● **Task prompt**:
Go through the listing below, count the lines that contain "none", and state the number alone.

● **Data to process**:
====

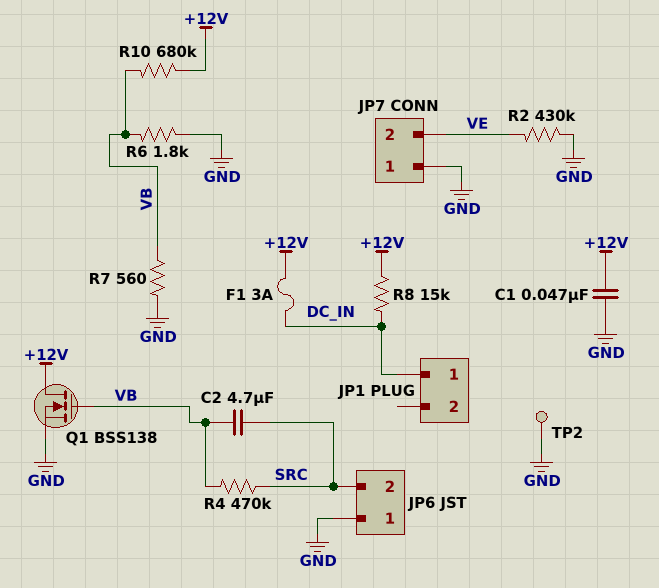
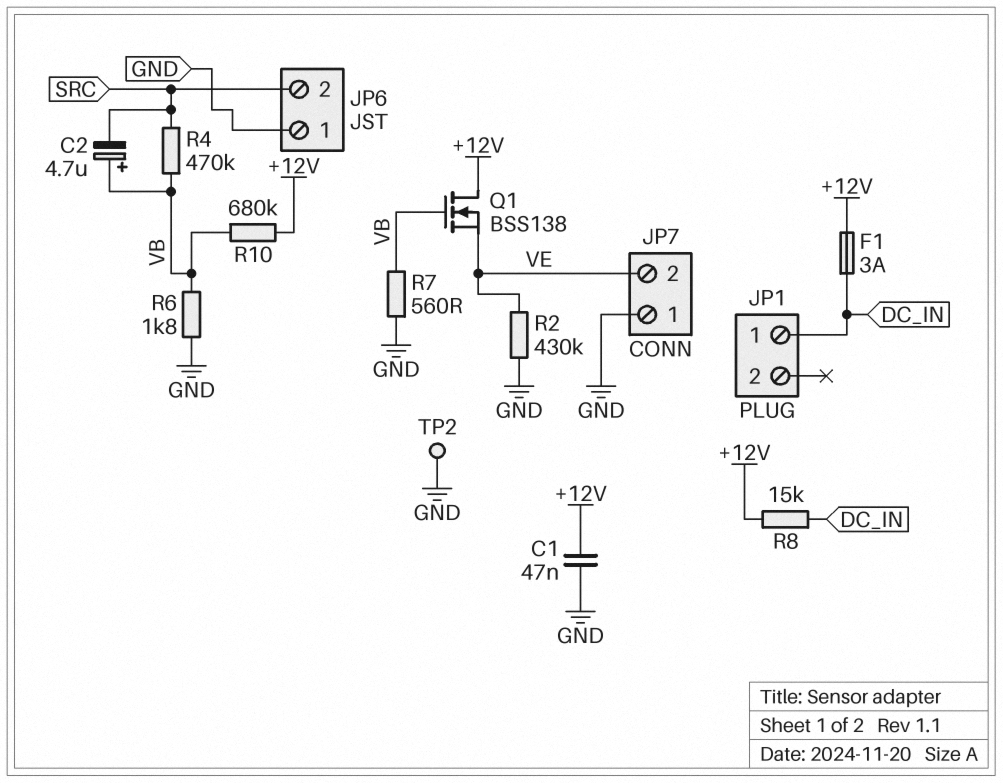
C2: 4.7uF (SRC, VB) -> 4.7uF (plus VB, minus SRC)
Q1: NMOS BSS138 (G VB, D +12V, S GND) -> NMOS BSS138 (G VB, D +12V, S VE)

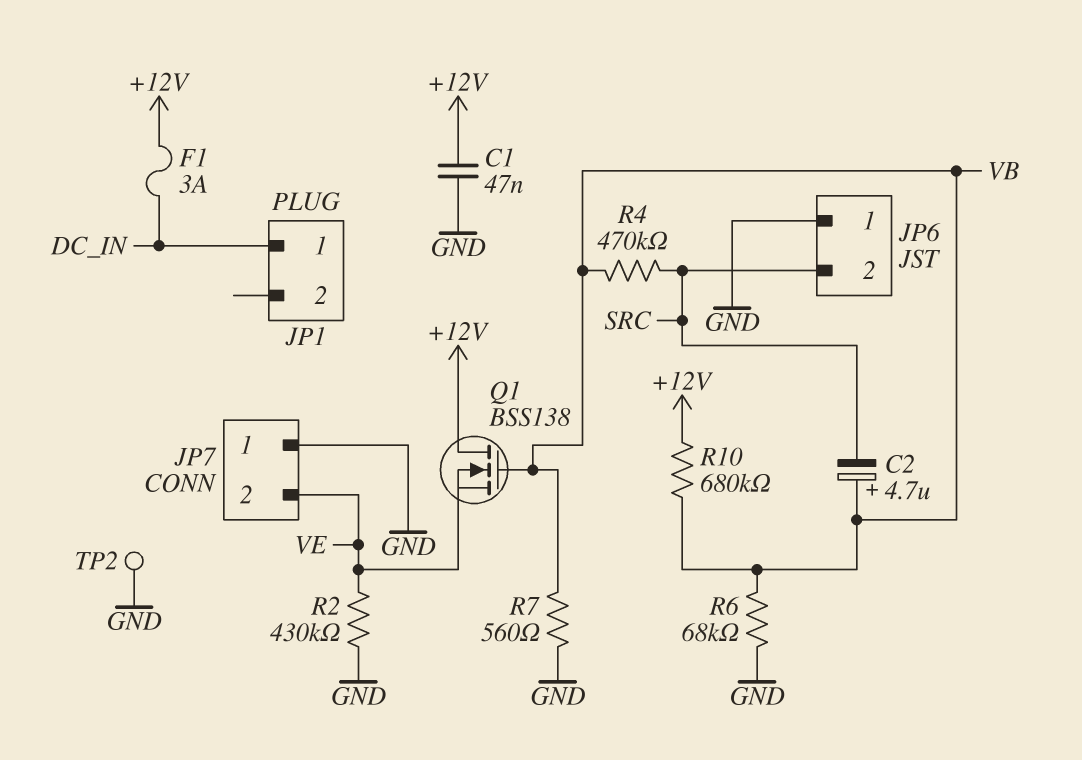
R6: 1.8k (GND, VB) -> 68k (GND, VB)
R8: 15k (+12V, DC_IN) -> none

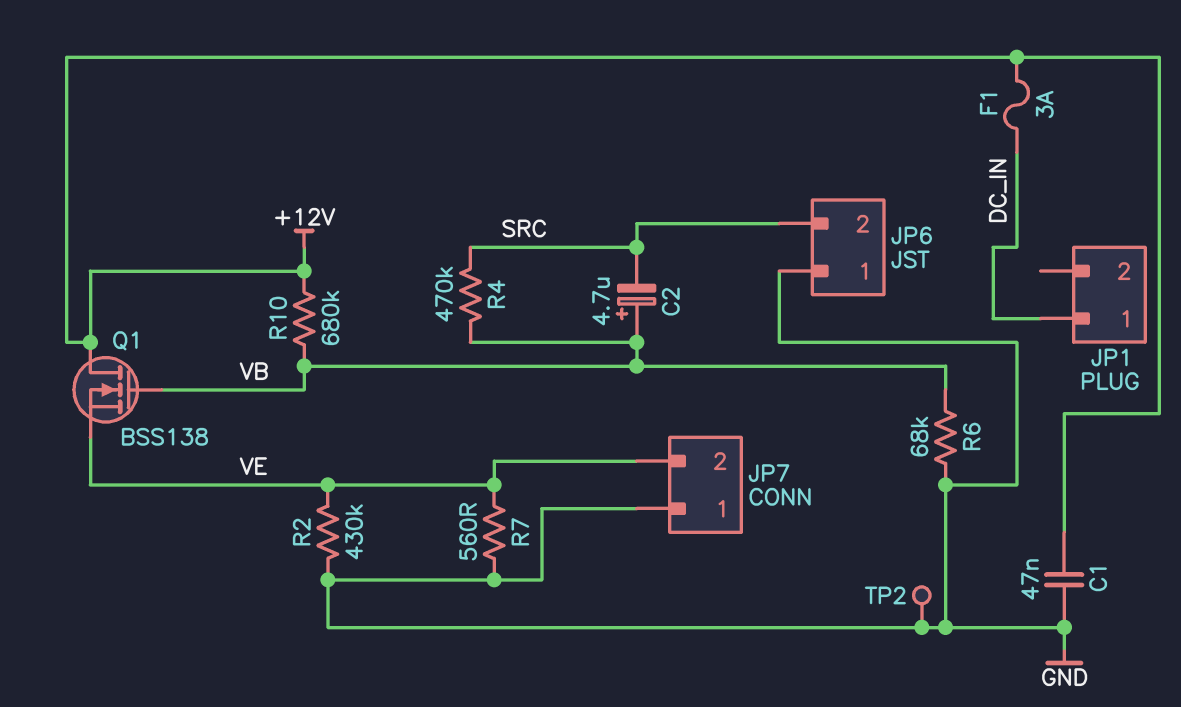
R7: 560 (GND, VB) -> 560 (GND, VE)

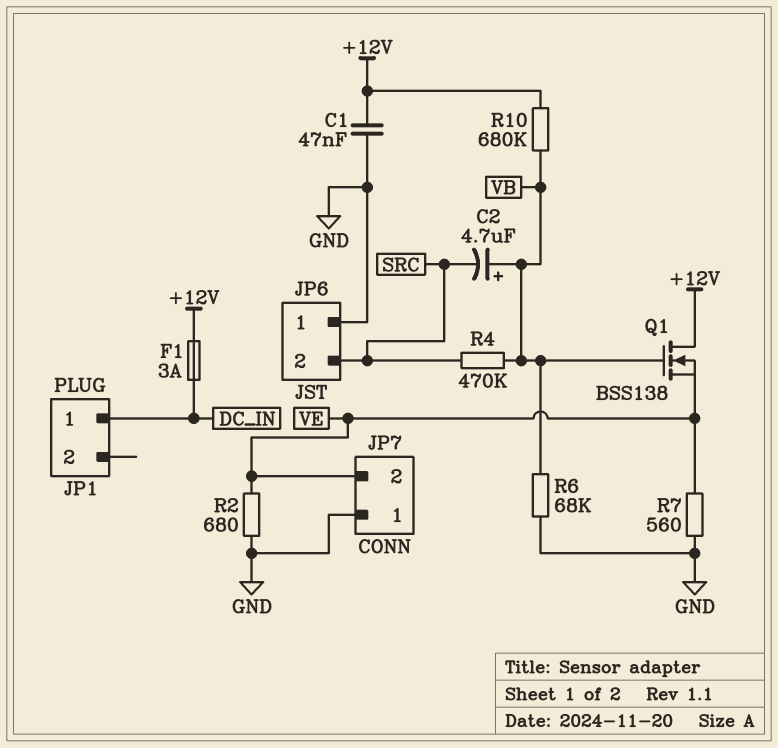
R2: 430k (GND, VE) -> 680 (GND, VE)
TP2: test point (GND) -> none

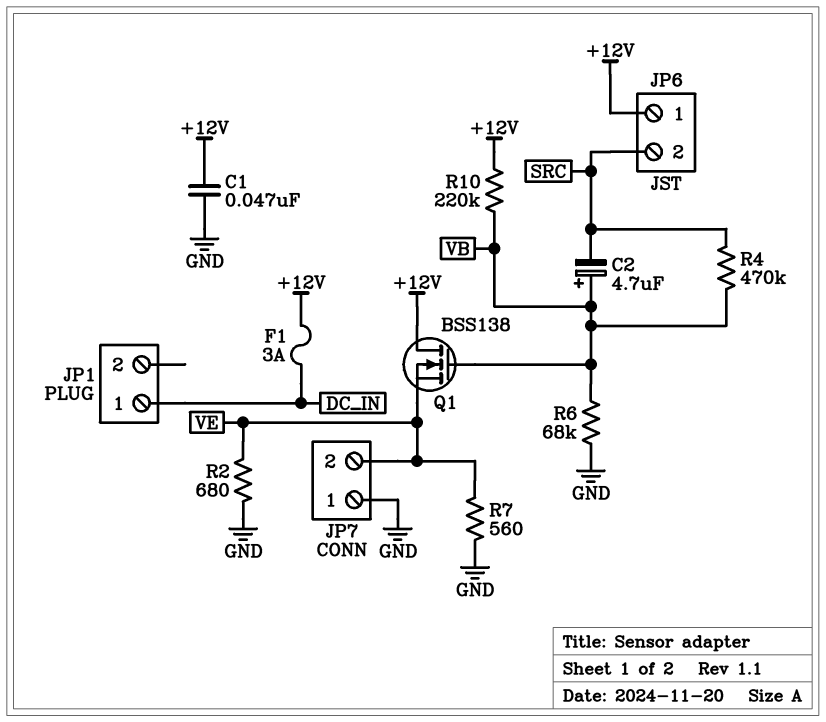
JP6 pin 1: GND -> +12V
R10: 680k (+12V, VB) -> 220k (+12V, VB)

====

● **Response**:
2